Records from a data collection:
+ + + + + + +
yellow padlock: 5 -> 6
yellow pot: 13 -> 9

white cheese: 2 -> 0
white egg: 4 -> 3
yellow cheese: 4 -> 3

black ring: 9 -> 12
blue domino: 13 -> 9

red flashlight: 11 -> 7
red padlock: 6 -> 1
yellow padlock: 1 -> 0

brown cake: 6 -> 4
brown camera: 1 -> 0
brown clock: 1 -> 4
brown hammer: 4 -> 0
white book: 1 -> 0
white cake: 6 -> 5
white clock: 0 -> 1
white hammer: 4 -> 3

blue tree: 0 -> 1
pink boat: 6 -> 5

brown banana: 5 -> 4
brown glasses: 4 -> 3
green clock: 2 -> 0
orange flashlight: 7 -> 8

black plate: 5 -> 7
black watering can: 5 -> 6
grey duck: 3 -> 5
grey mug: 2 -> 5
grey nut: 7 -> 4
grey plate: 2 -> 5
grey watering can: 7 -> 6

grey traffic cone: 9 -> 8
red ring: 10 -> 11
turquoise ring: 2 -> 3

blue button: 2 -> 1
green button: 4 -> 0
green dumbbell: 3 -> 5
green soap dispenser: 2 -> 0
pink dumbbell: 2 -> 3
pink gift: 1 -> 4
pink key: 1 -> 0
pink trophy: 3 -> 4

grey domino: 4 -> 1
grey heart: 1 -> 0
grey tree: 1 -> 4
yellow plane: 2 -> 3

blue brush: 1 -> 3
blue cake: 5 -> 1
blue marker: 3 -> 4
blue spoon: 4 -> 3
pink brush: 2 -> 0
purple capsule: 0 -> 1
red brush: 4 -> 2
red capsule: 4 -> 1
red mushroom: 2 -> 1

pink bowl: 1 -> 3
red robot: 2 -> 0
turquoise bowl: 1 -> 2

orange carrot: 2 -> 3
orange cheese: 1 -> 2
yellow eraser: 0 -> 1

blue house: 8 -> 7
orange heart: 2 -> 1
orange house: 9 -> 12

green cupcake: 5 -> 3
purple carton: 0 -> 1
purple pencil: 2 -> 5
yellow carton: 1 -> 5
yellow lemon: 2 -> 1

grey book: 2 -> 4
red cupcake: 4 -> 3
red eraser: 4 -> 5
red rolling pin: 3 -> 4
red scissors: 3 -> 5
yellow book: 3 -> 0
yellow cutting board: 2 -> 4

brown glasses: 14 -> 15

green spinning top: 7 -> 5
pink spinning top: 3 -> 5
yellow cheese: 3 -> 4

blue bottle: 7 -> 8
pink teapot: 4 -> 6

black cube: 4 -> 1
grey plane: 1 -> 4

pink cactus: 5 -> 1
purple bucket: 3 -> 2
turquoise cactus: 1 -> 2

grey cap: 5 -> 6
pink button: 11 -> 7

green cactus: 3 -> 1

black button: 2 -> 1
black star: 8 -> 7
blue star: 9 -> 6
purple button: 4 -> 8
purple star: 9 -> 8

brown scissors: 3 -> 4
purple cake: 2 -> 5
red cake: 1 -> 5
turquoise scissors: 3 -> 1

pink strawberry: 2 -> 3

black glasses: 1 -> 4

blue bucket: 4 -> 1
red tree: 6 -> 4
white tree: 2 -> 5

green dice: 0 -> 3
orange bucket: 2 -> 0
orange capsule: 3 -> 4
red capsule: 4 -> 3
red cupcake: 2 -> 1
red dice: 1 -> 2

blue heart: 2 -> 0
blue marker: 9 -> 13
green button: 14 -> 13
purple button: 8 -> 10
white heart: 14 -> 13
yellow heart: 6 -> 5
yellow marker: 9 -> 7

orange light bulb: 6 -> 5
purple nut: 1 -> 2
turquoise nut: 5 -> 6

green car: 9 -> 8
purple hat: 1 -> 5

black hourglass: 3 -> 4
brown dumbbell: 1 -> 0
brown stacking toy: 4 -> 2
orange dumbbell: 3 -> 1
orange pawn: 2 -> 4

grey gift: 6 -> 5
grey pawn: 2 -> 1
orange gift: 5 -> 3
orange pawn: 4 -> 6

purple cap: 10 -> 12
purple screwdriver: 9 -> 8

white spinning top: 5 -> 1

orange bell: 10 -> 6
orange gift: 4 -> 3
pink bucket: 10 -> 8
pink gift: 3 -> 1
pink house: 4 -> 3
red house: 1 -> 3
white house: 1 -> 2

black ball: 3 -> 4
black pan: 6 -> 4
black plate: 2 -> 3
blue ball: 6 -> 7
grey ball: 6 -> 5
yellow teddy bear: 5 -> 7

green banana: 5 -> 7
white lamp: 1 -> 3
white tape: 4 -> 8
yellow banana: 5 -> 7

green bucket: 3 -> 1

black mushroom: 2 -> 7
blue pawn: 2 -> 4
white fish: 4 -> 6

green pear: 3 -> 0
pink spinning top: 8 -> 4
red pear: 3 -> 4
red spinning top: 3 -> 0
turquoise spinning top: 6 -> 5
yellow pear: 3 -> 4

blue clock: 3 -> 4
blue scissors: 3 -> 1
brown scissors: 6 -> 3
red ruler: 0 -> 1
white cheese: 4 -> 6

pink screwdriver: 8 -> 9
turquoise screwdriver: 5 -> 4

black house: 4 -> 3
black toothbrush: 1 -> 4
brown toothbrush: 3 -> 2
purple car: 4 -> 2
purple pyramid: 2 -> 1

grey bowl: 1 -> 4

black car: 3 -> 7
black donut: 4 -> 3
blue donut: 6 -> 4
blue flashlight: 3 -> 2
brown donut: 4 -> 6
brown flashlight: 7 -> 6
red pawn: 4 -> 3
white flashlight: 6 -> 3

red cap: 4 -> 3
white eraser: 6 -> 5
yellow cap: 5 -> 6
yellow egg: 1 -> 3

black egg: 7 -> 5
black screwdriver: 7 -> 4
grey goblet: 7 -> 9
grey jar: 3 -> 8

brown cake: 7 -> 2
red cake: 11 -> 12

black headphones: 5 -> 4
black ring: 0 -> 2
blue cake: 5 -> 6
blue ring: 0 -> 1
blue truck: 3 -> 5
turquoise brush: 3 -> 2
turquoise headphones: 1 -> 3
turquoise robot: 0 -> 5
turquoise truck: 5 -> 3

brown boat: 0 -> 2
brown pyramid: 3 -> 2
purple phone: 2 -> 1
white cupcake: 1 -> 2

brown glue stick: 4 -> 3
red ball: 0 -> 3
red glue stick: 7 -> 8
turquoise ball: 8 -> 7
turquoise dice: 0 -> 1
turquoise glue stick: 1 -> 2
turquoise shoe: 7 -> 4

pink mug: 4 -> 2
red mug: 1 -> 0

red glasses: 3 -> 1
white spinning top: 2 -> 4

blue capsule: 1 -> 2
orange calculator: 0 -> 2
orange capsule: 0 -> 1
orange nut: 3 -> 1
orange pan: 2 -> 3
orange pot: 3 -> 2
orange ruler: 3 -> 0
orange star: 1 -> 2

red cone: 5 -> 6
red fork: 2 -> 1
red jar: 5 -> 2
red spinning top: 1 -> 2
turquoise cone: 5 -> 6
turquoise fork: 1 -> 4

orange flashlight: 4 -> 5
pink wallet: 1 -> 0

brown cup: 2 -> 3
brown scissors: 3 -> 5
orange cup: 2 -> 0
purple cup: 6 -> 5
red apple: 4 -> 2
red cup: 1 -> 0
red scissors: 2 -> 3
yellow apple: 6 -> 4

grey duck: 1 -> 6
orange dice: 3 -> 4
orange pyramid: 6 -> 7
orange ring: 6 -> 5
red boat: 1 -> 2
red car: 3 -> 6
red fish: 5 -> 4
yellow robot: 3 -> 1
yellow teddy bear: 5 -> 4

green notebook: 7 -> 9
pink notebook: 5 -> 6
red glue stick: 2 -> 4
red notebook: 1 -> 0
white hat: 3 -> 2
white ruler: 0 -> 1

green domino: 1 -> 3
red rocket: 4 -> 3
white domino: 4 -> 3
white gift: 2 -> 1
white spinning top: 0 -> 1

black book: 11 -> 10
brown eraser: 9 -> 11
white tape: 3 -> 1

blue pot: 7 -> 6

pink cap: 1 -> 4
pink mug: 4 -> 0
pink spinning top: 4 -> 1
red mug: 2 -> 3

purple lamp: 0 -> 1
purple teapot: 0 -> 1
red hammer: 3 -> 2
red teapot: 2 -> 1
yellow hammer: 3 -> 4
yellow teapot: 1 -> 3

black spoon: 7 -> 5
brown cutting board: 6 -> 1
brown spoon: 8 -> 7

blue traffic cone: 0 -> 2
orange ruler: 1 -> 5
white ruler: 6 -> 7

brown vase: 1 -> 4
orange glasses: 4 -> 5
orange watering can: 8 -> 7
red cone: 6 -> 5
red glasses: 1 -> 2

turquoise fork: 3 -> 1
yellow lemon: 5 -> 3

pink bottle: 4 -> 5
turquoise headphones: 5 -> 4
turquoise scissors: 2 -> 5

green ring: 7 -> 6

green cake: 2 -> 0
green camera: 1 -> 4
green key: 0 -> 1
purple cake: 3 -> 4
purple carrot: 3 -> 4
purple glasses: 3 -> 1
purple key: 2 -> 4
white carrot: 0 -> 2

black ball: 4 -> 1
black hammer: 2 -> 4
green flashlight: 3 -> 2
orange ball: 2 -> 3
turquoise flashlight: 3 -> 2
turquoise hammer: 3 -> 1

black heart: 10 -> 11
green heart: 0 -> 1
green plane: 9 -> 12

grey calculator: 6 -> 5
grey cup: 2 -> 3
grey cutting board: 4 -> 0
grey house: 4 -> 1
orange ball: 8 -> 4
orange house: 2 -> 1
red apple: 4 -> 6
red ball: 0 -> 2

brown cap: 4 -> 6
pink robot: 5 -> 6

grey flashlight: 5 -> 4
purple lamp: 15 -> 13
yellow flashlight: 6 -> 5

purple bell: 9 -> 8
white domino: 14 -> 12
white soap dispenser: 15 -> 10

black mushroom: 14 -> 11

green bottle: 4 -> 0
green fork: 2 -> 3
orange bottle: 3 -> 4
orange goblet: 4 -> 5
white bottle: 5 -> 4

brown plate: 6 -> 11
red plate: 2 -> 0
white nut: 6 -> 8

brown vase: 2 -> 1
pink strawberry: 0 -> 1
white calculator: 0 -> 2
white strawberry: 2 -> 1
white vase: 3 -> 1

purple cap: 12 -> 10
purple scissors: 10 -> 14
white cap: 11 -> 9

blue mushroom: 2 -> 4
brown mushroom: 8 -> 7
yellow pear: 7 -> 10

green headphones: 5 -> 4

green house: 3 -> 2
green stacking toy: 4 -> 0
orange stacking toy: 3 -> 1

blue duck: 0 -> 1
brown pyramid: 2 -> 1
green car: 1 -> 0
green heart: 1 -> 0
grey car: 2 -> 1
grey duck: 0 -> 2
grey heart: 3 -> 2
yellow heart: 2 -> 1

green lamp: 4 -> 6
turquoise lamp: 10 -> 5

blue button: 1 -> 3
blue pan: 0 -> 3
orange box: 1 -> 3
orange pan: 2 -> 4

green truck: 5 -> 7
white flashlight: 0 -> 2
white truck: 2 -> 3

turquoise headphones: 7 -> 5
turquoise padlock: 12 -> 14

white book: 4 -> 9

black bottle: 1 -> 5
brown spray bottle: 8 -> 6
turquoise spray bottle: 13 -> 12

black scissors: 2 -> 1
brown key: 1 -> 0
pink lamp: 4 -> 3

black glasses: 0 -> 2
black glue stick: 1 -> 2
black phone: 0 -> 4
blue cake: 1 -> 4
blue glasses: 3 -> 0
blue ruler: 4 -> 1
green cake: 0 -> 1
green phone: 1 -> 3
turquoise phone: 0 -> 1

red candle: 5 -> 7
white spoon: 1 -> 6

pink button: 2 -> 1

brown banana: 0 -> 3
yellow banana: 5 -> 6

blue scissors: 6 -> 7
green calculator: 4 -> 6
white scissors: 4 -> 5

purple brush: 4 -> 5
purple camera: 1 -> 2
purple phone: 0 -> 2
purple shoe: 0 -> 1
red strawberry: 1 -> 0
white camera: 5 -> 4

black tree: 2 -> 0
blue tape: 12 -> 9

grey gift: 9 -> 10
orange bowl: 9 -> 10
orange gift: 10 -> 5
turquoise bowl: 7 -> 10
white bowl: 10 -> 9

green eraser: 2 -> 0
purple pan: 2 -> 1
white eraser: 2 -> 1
+ + + + + + +
**INSTRUCTIONS FOR THE TASK**
Copy out the range of lines above starting at the line with "blue pot: 7 -> 6" and ending at the line with "brown vase: 2 -> 1", exactly and including both.

**TASK OUTPUT**
blue pot: 7 -> 6

pink cap: 1 -> 4
pink mug: 4 -> 0
pink spinning top: 4 -> 1
red mug: 2 -> 3

purple lamp: 0 -> 1
purple teapot: 0 -> 1
red hammer: 3 -> 2
red teapot: 2 -> 1
yellow hammer: 3 -> 4
yellow teapot: 1 -> 3

black spoon: 7 -> 5
brown cutting board: 6 -> 1
brown spoon: 8 -> 7

blue traffic cone: 0 -> 2
orange ruler: 1 -> 5
white ruler: 6 -> 7

brown vase: 1 -> 4
orange glasses: 4 -> 5
orange watering can: 8 -> 7
red cone: 6 -> 5
red glasses: 1 -> 2

turquoise fork: 3 -> 1
yellow lemon: 5 -> 3

pink bottle: 4 -> 5
turquoise headphones: 5 -> 4
turquoise scissors: 2 -> 5

green ring: 7 -> 6

green cake: 2 -> 0
green camera: 1 -> 4
green key: 0 -> 1
purple cake: 3 -> 4
purple carrot: 3 -> 4
purple glasses: 3 -> 1
purple key: 2 -> 4
white carrot: 0 -> 2

black ball: 4 -> 1
black hammer: 2 -> 4
green flashlight: 3 -> 2
orange ball: 2 -> 3
turquoise flashlight: 3 -> 2
turquoise hammer: 3 -> 1

black heart: 10 -> 11
green heart: 0 -> 1
green plane: 9 -> 12

grey calculator: 6 -> 5
grey cup: 2 -> 3
grey cutting board: 4 -> 0
grey house: 4 -> 1
orange ball: 8 -> 4
orange house: 2 -> 1
red apple: 4 -> 6
red ball: 0 -> 2

brown cap: 4 -> 6
pink robot: 5 -> 6

grey flashlight: 5 -> 4
purple lamp: 15 -> 13
yellow flashlight: 6 -> 5

purple bell: 9 -> 8
white domino: 14 -> 12
white soap dispenser: 15 -> 10

black mushroom: 14 -> 11

green bottle: 4 -> 0
green fork: 2 -> 3
orange bottle: 3 -> 4
orange goblet: 4 -> 5
white bottle: 5 -> 4

brown plate: 6 -> 11
red plate: 2 -> 0
white nut: 6 -> 8

brown vase: 2 -> 1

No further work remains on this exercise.